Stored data
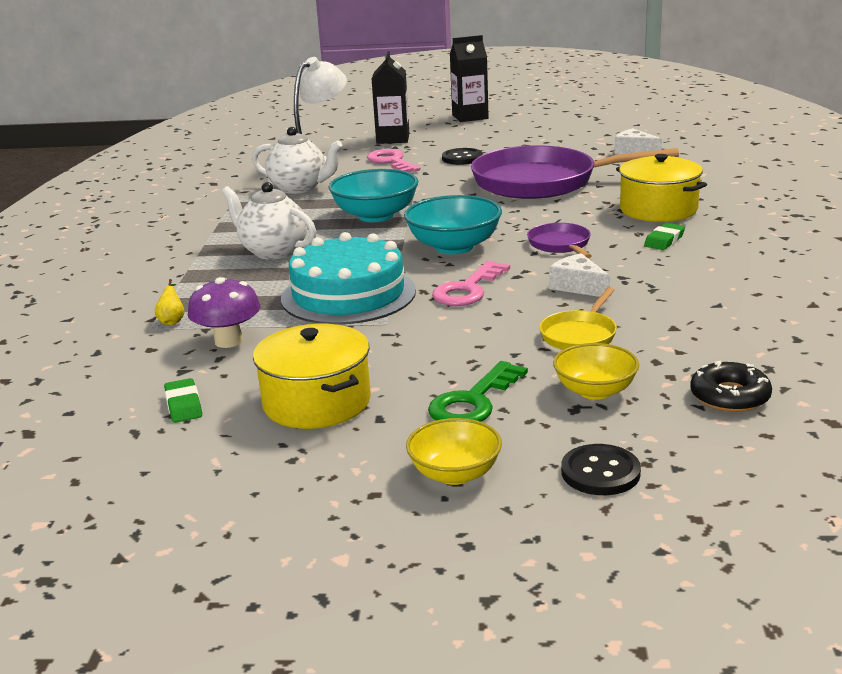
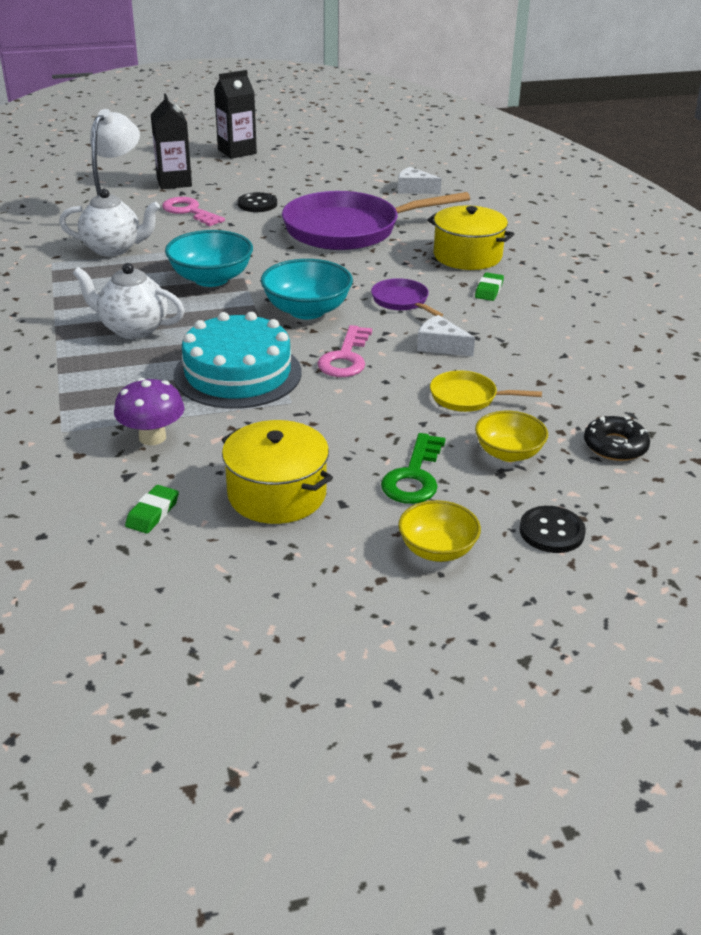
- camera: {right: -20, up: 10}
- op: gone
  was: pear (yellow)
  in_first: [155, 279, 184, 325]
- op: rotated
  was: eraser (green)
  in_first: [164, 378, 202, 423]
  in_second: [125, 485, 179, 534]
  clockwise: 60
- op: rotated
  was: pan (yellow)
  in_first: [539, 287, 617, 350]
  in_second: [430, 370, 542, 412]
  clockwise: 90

Problem description: Only the lines from the one that contains "in_first: [164, 378, 202, 423]" to the end of the data should be output, exactly as they appear.

Solved exercise:
  in_first: [164, 378, 202, 423]
  in_second: [125, 485, 179, 534]
  clockwise: 60
- op: rotated
  was: pan (yellow)
  in_first: [539, 287, 617, 350]
  in_second: [430, 370, 542, 412]
  clockwise: 90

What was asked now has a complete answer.